### Data for this task ###

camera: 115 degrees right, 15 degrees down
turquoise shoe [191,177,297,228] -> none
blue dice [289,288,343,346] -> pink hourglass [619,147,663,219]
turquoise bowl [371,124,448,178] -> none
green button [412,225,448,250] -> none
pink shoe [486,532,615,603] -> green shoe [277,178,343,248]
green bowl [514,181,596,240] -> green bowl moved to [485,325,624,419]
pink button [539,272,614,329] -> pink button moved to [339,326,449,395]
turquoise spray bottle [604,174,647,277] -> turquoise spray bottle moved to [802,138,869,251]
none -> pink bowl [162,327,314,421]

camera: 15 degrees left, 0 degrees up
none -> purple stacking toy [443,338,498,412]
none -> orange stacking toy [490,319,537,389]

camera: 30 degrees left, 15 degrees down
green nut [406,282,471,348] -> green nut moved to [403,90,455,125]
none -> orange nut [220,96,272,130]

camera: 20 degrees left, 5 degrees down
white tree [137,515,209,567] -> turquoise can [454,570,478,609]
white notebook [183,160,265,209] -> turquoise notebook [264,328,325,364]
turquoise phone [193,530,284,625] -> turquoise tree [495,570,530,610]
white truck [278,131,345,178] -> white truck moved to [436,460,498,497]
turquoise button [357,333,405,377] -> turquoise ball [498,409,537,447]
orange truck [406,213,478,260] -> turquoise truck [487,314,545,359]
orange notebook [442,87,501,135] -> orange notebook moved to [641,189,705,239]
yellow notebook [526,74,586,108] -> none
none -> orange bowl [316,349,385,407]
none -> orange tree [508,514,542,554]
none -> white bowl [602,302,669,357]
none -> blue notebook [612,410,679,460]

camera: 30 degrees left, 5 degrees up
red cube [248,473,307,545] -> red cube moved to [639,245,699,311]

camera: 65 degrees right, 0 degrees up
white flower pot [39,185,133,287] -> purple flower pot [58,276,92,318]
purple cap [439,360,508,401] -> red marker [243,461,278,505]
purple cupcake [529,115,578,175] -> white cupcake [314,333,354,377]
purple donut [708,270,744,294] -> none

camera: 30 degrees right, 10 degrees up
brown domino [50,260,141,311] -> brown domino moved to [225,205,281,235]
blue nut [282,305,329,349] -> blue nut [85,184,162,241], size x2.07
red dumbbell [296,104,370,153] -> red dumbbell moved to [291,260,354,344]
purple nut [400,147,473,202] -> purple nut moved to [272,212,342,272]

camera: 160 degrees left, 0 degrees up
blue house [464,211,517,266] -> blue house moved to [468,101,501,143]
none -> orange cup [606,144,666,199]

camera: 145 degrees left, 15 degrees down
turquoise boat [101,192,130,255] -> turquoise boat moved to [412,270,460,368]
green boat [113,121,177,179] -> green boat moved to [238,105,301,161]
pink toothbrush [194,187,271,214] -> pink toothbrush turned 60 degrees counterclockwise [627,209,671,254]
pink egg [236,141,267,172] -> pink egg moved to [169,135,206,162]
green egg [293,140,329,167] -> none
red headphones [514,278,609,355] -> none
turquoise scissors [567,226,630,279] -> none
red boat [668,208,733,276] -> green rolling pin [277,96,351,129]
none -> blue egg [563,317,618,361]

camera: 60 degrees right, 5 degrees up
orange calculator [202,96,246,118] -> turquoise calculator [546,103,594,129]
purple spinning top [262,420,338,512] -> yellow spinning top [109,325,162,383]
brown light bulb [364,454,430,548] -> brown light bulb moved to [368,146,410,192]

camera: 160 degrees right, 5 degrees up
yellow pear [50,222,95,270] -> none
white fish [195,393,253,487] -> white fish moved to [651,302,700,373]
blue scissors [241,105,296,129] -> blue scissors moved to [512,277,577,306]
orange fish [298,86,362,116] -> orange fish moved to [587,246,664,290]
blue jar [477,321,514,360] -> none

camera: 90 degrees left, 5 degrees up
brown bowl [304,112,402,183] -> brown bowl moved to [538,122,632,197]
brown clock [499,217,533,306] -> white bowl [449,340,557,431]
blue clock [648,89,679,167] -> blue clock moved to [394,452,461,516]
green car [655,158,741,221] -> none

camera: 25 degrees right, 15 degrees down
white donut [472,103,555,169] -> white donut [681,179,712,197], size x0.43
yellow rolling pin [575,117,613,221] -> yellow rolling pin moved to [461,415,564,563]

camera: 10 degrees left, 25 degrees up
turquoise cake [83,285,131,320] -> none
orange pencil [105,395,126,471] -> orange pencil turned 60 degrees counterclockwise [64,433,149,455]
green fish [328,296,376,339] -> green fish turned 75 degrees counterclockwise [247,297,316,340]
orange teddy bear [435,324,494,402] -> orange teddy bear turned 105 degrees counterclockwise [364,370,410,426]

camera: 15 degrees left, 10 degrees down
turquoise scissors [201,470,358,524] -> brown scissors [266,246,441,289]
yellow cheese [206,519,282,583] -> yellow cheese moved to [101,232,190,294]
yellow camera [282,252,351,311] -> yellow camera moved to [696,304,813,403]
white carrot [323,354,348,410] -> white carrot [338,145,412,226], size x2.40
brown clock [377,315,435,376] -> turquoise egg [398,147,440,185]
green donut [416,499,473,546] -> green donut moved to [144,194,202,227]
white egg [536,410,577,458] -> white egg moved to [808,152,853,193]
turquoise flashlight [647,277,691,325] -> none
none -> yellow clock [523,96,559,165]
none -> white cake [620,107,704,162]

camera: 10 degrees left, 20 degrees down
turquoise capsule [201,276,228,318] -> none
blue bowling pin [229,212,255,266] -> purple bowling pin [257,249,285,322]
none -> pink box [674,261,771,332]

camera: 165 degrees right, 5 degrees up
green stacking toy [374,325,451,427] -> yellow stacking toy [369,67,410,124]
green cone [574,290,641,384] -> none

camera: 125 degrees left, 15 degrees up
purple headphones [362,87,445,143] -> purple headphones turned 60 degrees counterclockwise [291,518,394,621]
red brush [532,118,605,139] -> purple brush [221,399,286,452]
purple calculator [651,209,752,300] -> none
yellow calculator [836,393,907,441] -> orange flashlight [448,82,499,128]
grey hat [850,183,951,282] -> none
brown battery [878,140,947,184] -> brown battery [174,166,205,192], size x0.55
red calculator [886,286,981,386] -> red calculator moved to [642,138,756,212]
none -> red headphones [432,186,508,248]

###

Exercise requirements
Return the entries in full, keeping every line exactly as it is.

Output for this exercise
camera: 115 degrees right, 15 degrees down
turquoise shoe [191,177,297,228] -> none
blue dice [289,288,343,346] -> pink hourglass [619,147,663,219]
turquoise bowl [371,124,448,178] -> none
green button [412,225,448,250] -> none
pink shoe [486,532,615,603] -> green shoe [277,178,343,248]
green bowl [514,181,596,240] -> green bowl moved to [485,325,624,419]
pink button [539,272,614,329] -> pink button moved to [339,326,449,395]
turquoise spray bottle [604,174,647,277] -> turquoise spray bottle moved to [802,138,869,251]
none -> pink bowl [162,327,314,421]

camera: 15 degrees left, 0 degrees up
none -> purple stacking toy [443,338,498,412]
none -> orange stacking toy [490,319,537,389]

camera: 30 degrees left, 15 degrees down
green nut [406,282,471,348] -> green nut moved to [403,90,455,125]
none -> orange nut [220,96,272,130]

camera: 20 degrees left, 5 degrees down
white tree [137,515,209,567] -> turquoise can [454,570,478,609]
white notebook [183,160,265,209] -> turquoise notebook [264,328,325,364]
turquoise phone [193,530,284,625] -> turquoise tree [495,570,530,610]
white truck [278,131,345,178] -> white truck moved to [436,460,498,497]
turquoise button [357,333,405,377] -> turquoise ball [498,409,537,447]
orange truck [406,213,478,260] -> turquoise truck [487,314,545,359]
orange notebook [442,87,501,135] -> orange notebook moved to [641,189,705,239]
yellow notebook [526,74,586,108] -> none
none -> orange bowl [316,349,385,407]
none -> orange tree [508,514,542,554]
none -> white bowl [602,302,669,357]
none -> blue notebook [612,410,679,460]

camera: 30 degrees left, 5 degrees up
red cube [248,473,307,545] -> red cube moved to [639,245,699,311]

camera: 65 degrees right, 0 degrees up
white flower pot [39,185,133,287] -> purple flower pot [58,276,92,318]
purple cap [439,360,508,401] -> red marker [243,461,278,505]
purple cupcake [529,115,578,175] -> white cupcake [314,333,354,377]
purple donut [708,270,744,294] -> none

camera: 30 degrees right, 10 degrees up
brown domino [50,260,141,311] -> brown domino moved to [225,205,281,235]
blue nut [282,305,329,349] -> blue nut [85,184,162,241], size x2.07
red dumbbell [296,104,370,153] -> red dumbbell moved to [291,260,354,344]
purple nut [400,147,473,202] -> purple nut moved to [272,212,342,272]

camera: 160 degrees left, 0 degrees up
blue house [464,211,517,266] -> blue house moved to [468,101,501,143]
none -> orange cup [606,144,666,199]

camera: 145 degrees left, 15 degrees down
turquoise boat [101,192,130,255] -> turquoise boat moved to [412,270,460,368]
green boat [113,121,177,179] -> green boat moved to [238,105,301,161]
pink toothbrush [194,187,271,214] -> pink toothbrush turned 60 degrees counterclockwise [627,209,671,254]
pink egg [236,141,267,172] -> pink egg moved to [169,135,206,162]
green egg [293,140,329,167] -> none
red headphones [514,278,609,355] -> none
turquoise scissors [567,226,630,279] -> none
red boat [668,208,733,276] -> green rolling pin [277,96,351,129]
none -> blue egg [563,317,618,361]

camera: 60 degrees right, 5 degrees up
orange calculator [202,96,246,118] -> turquoise calculator [546,103,594,129]
purple spinning top [262,420,338,512] -> yellow spinning top [109,325,162,383]
brown light bulb [364,454,430,548] -> brown light bulb moved to [368,146,410,192]

camera: 160 degrees right, 5 degrees up
yellow pear [50,222,95,270] -> none
white fish [195,393,253,487] -> white fish moved to [651,302,700,373]
blue scissors [241,105,296,129] -> blue scissors moved to [512,277,577,306]
orange fish [298,86,362,116] -> orange fish moved to [587,246,664,290]
blue jar [477,321,514,360] -> none

camera: 90 degrees left, 5 degrees up
brown bowl [304,112,402,183] -> brown bowl moved to [538,122,632,197]
brown clock [499,217,533,306] -> white bowl [449,340,557,431]
blue clock [648,89,679,167] -> blue clock moved to [394,452,461,516]
green car [655,158,741,221] -> none

camera: 25 degrees right, 15 degrees down
white donut [472,103,555,169] -> white donut [681,179,712,197], size x0.43
yellow rolling pin [575,117,613,221] -> yellow rolling pin moved to [461,415,564,563]

camera: 10 degrees left, 25 degrees up
turquoise cake [83,285,131,320] -> none
orange pencil [105,395,126,471] -> orange pencil turned 60 degrees counterclockwise [64,433,149,455]
green fish [328,296,376,339] -> green fish turned 75 degrees counterclockwise [247,297,316,340]
orange teddy bear [435,324,494,402] -> orange teddy bear turned 105 degrees counterclockwise [364,370,410,426]

camera: 15 degrees left, 10 degrees down
turquoise scissors [201,470,358,524] -> brown scissors [266,246,441,289]
yellow cheese [206,519,282,583] -> yellow cheese moved to [101,232,190,294]
yellow camera [282,252,351,311] -> yellow camera moved to [696,304,813,403]
white carrot [323,354,348,410] -> white carrot [338,145,412,226], size x2.40
brown clock [377,315,435,376] -> turquoise egg [398,147,440,185]
green donut [416,499,473,546] -> green donut moved to [144,194,202,227]
white egg [536,410,577,458] -> white egg moved to [808,152,853,193]
turquoise flashlight [647,277,691,325] -> none
none -> yellow clock [523,96,559,165]
none -> white cake [620,107,704,162]

camera: 10 degrees left, 20 degrees down
turquoise capsule [201,276,228,318] -> none
blue bowling pin [229,212,255,266] -> purple bowling pin [257,249,285,322]
none -> pink box [674,261,771,332]

camera: 165 degrees right, 5 degrees up
green stacking toy [374,325,451,427] -> yellow stacking toy [369,67,410,124]
green cone [574,290,641,384] -> none

camera: 125 degrees left, 15 degrees up
purple headphones [362,87,445,143] -> purple headphones turned 60 degrees counterclockwise [291,518,394,621]
red brush [532,118,605,139] -> purple brush [221,399,286,452]
purple calculator [651,209,752,300] -> none
yellow calculator [836,393,907,441] -> orange flashlight [448,82,499,128]
grey hat [850,183,951,282] -> none
brown battery [878,140,947,184] -> brown battery [174,166,205,192], size x0.55
red calculator [886,286,981,386] -> red calculator moved to [642,138,756,212]
none -> red headphones [432,186,508,248]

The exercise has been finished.